■ **What to do**
Find all lines below containing the string "minus" and return them.

■ **Stored items from a collection**
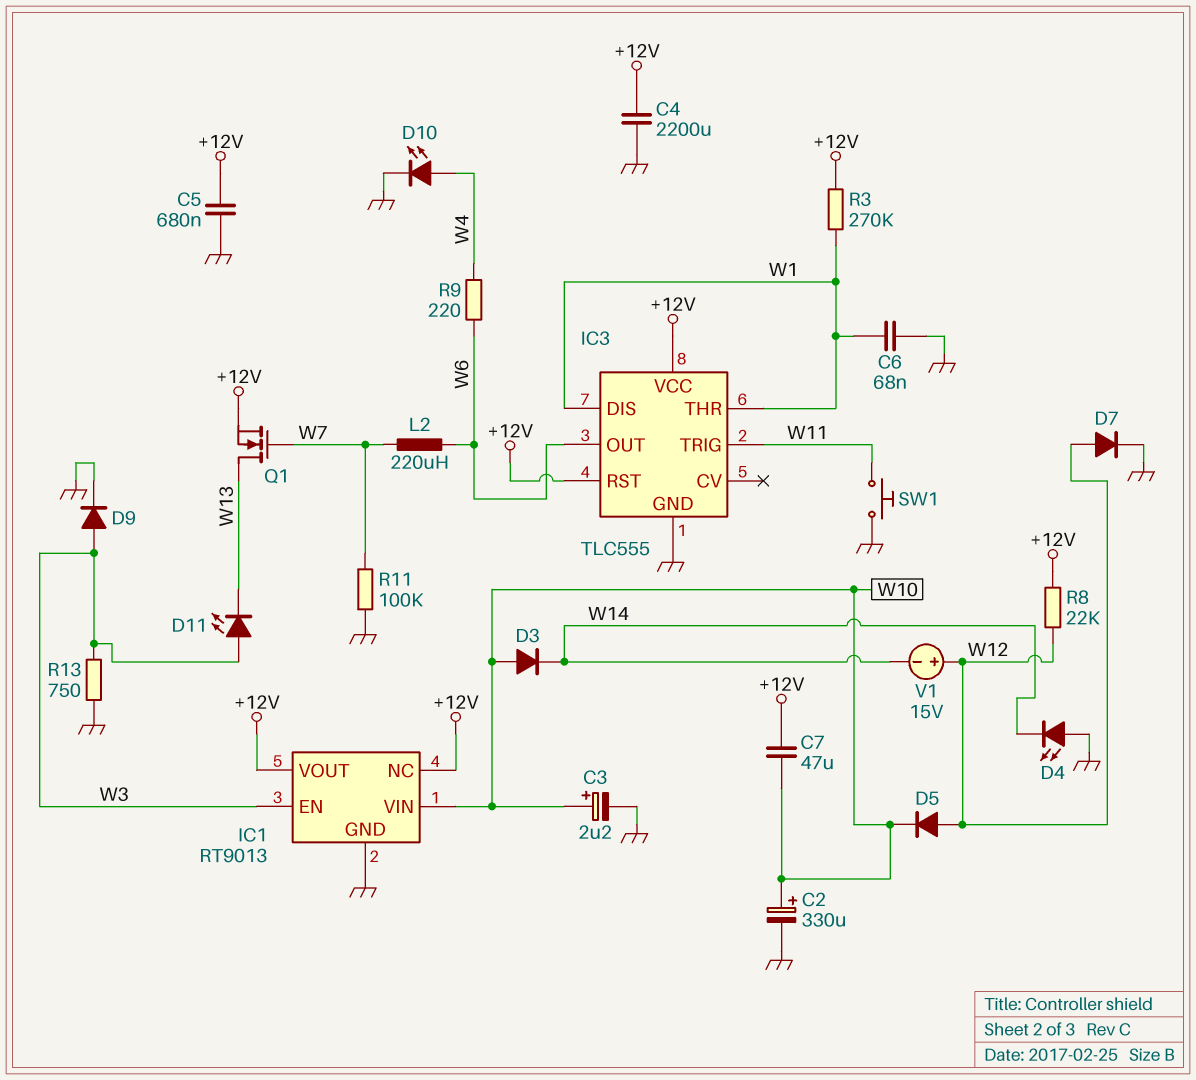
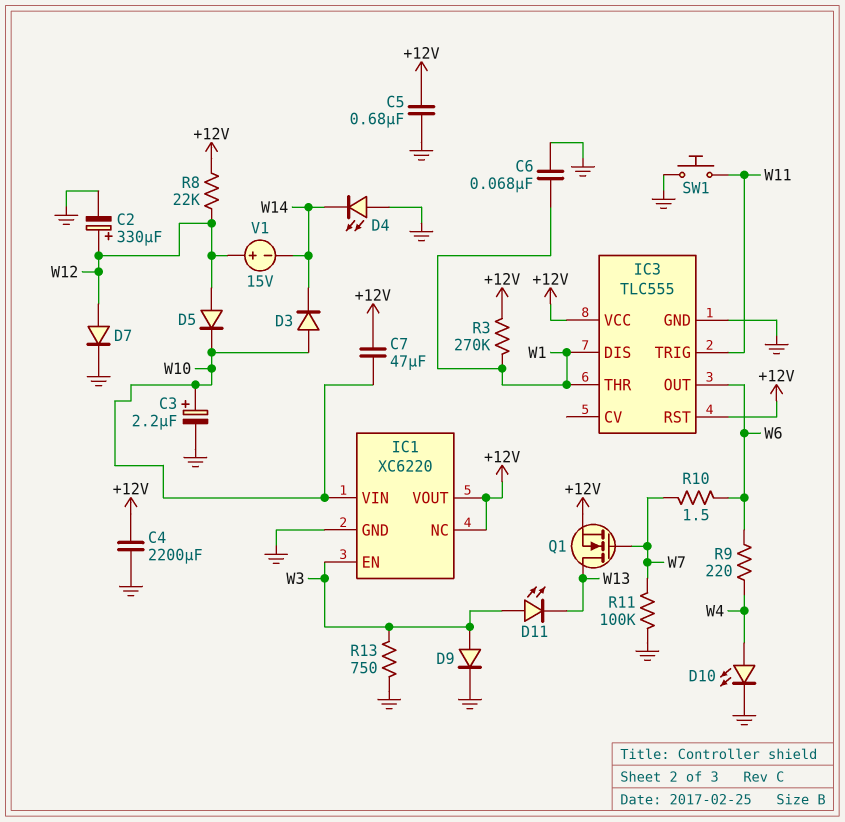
C2: 330uF (plus W10, minus GND) -> 330uF (plus W12, minus GND)
IC1: RT9013 -> XC6220
L2: 220uH (W6, W7) -> none
R10: none -> 1.5 (W6, W7)

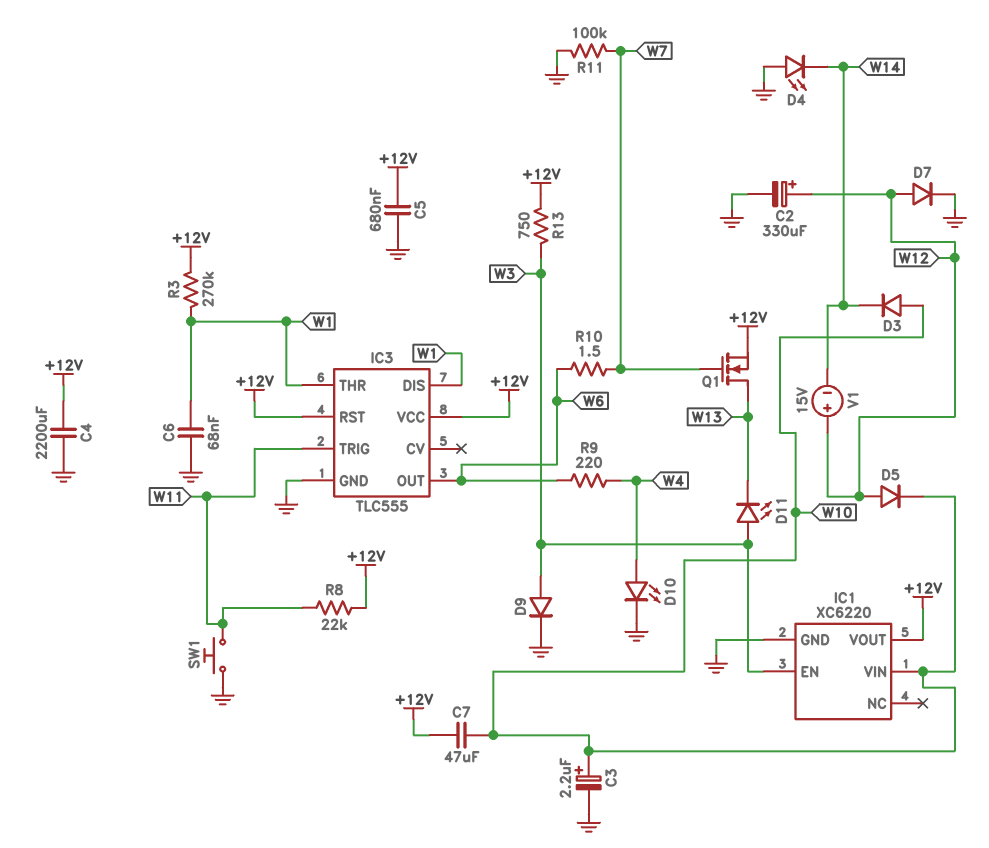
IC1 pin NC: +12V -> none
R8: 22k (+12V, W12) -> 22k (+12V, W11)
R13: 750 (GND, W3) -> 750 (+12V, W3)

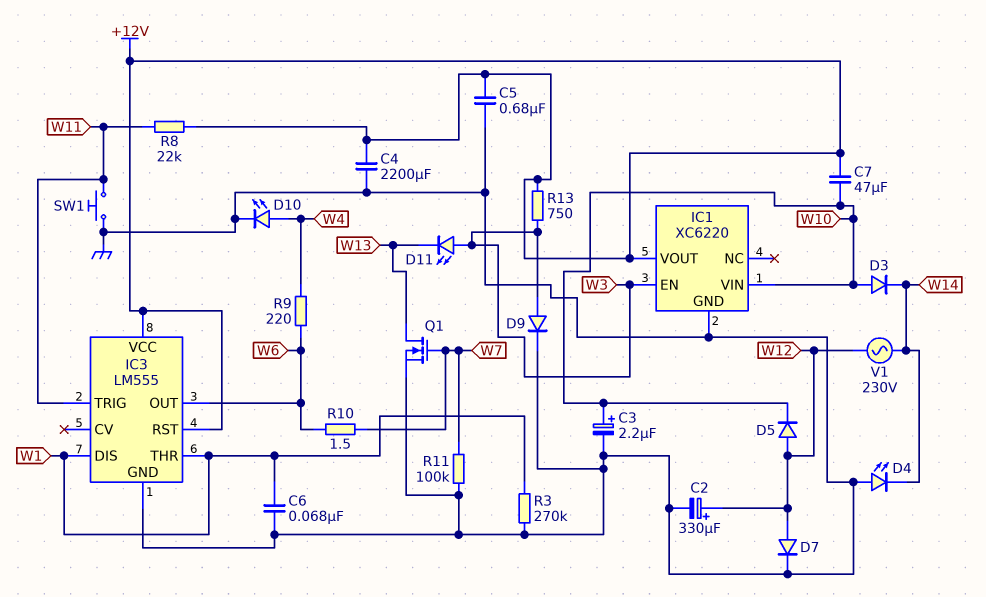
IC3: TLC555 -> LM555
Q1: NMOS (G W7, D W13, S +12V) -> NMOS (G W7, D W13, S GND)
R3: 270k (+12V, W1) -> 270k (GND, W1)
V1: 15V (plus W12, minus W14) -> AC 230V (W12, W14)

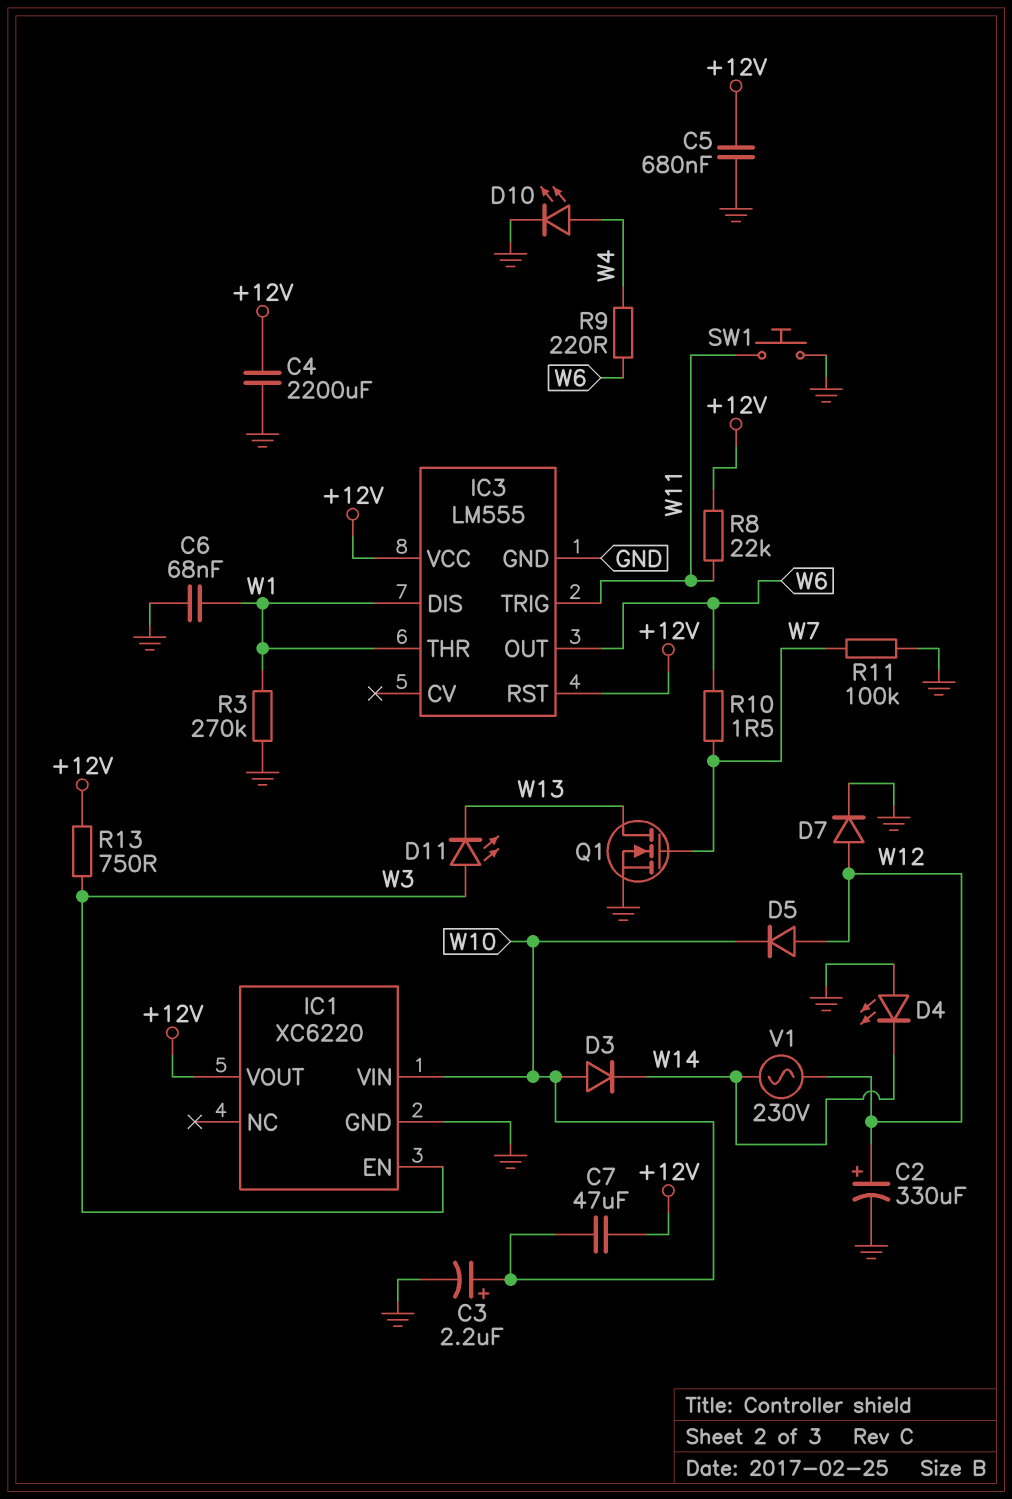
D9: diode (A W3, K GND) -> none

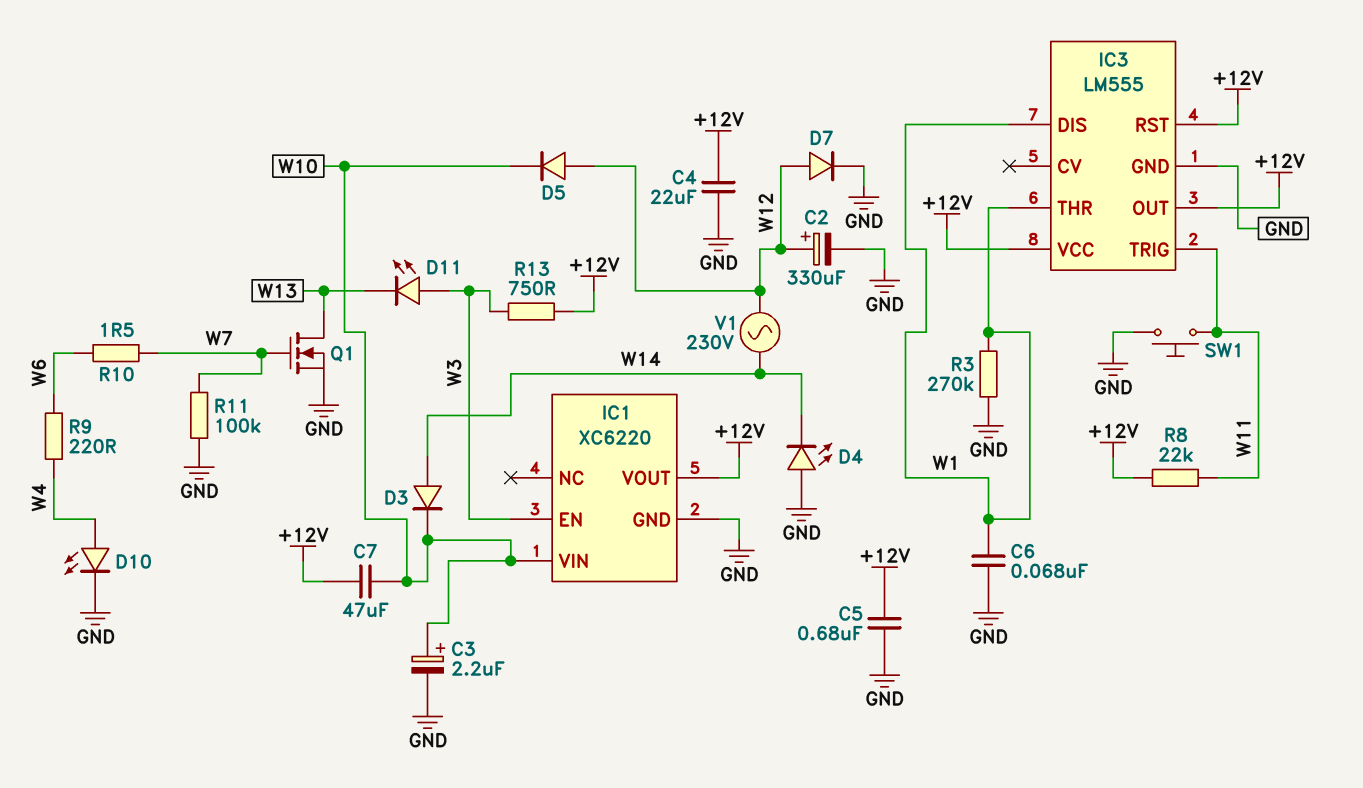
C4: 2200uF (+12V, GND) -> 22uF (+12V, GND)
D3: diode (A W10, K W14) -> diode (A W14, K W10)
IC3 pin OUT: W6 -> +12V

■ **Task output**
C2: 330uF (plus W10, minus GND) -> 330uF (plus W12, minus GND)
V1: 15V (plus W12, minus W14) -> AC 230V (W12, W14)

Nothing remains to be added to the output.